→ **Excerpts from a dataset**
┌────────
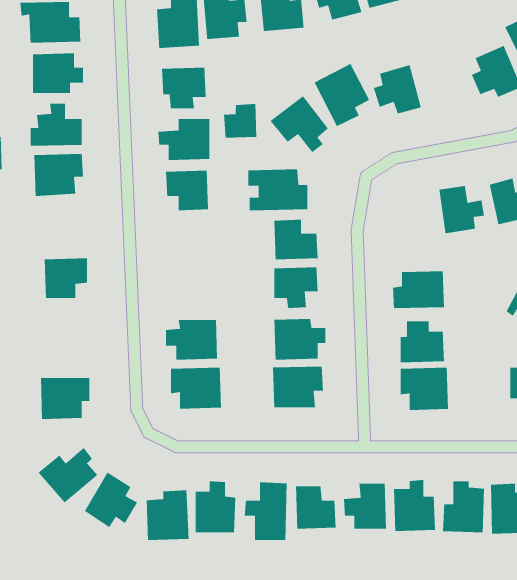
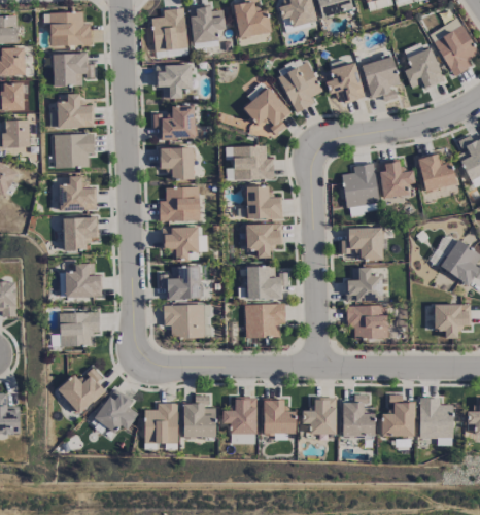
building: none -> [363,57,400,100]
building: [223,103,257,138] -> none
building: none -> [342,163,379,206]
building: none -> [59,175,97,210]
building: none -> [160,186,200,220]
building: none -> [164,227,199,260]
building: none -> [66,263,102,298]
└────────
→ **What is required**
Could you copy the lines above exactly and skip the images?

→ **Output for this task**
building: none -> [363,57,400,100]
building: [223,103,257,138] -> none
building: none -> [342,163,379,206]
building: none -> [59,175,97,210]
building: none -> [160,186,200,220]
building: none -> [164,227,199,260]
building: none -> [66,263,102,298]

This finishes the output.